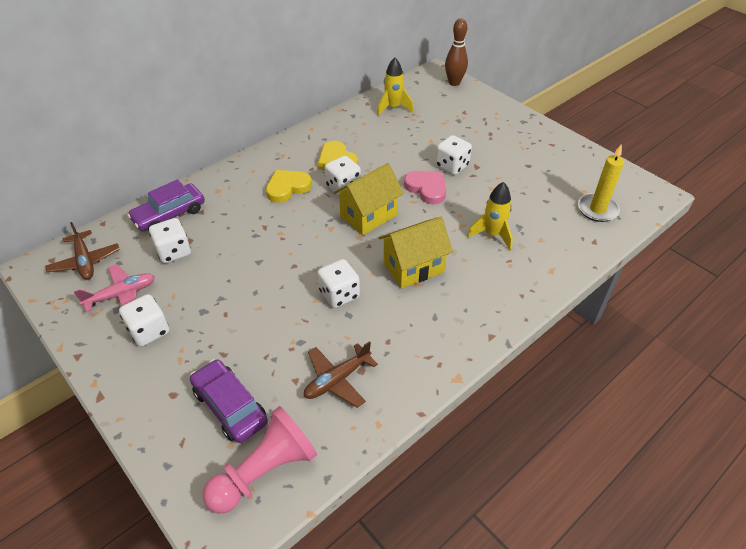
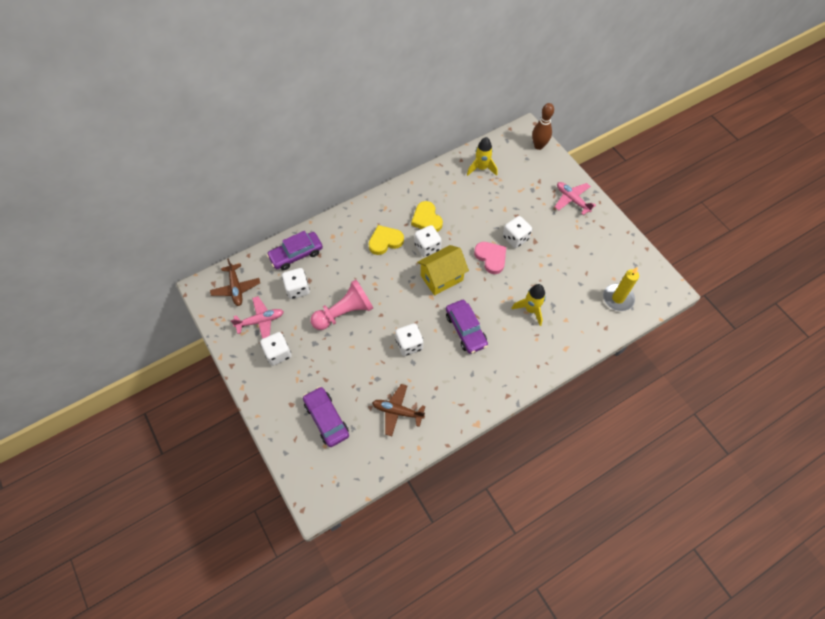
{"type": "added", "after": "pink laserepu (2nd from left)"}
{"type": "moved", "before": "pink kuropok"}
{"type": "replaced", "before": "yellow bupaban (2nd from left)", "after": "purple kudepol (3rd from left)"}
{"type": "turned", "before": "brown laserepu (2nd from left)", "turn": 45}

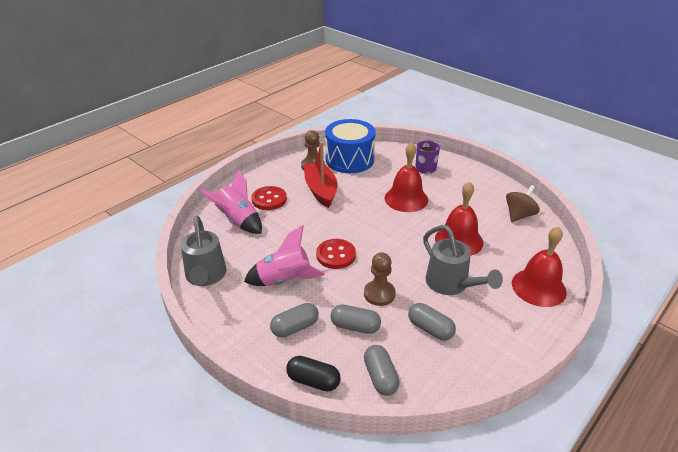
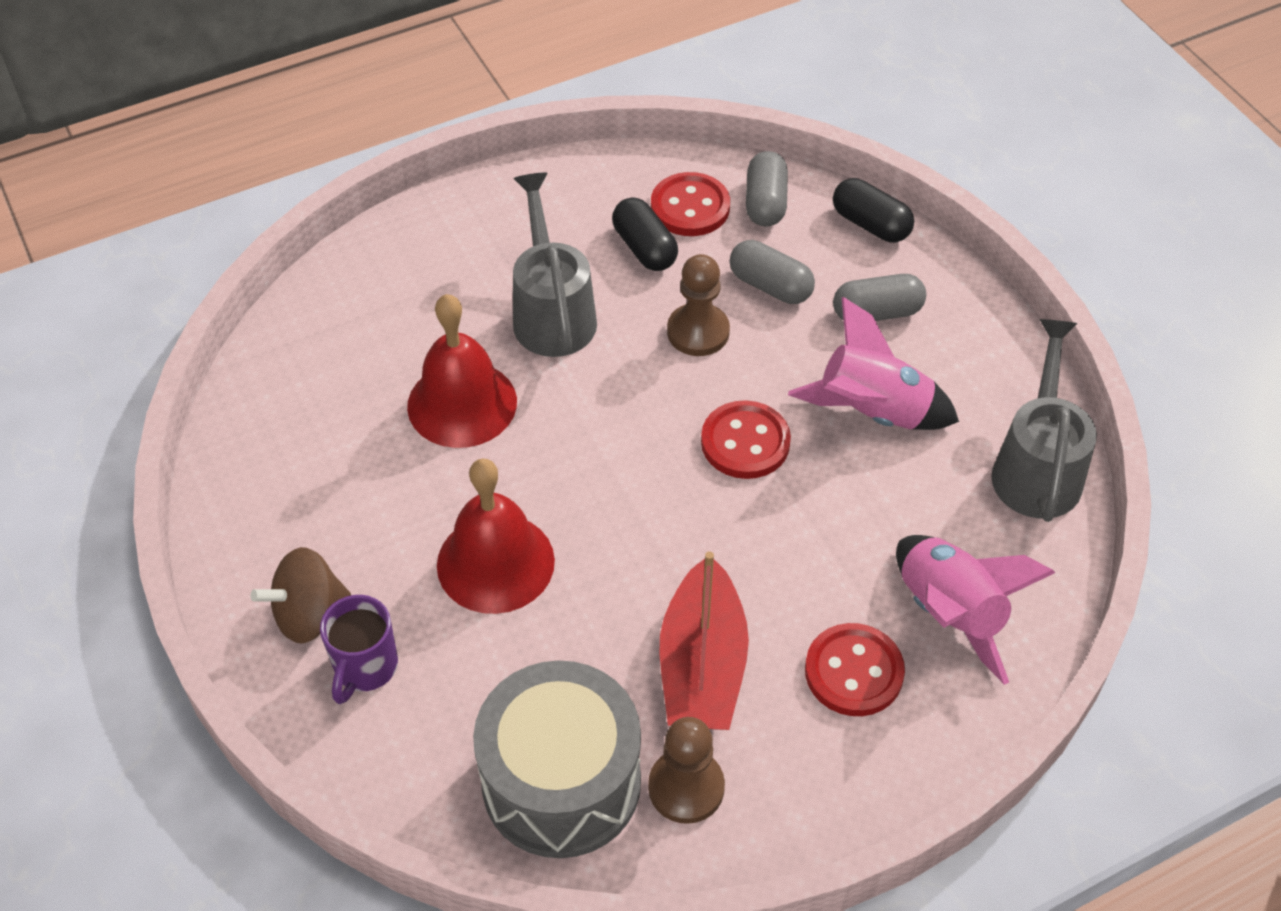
{"type": "removed", "before": "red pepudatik (3rd from left)"}
{"type": "added", "after": "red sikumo (1st from left)"}
{"type": "moved", "before": "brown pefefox"}
{"type": "recoloured", "before": "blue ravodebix", "after": "grey ravodebix"}
{"type": "recoloured", "before": "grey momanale (4th from left)", "after": "black momanale (1st from left)"}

■ ACTIVITY
Would you write out every record word for word, leaving no picture in?

■ WRITTEN REPLY
{"type": "added", "after": "pink laserepu (2nd from left)"}
{"type": "moved", "before": "pink kuropok"}
{"type": "replaced", "before": "yellow bupaban (2nd from left)", "after": "purple kudepol (3rd from left)"}
{"type": "turned", "before": "brown laserepu (2nd from left)", "turn": 45}

{"type": "removed", "before": "red pepudatik (3rd from left)"}
{"type": "added", "after": "red sikumo (1st from left)"}
{"type": "moved", "before": "brown pefefox"}
{"type": "recoloured", "before": "blue ravodebix", "after": "grey ravodebix"}
{"type": "recoloured", "before": "grey momanale (4th from left)", "after": "black momanale (1st from left)"}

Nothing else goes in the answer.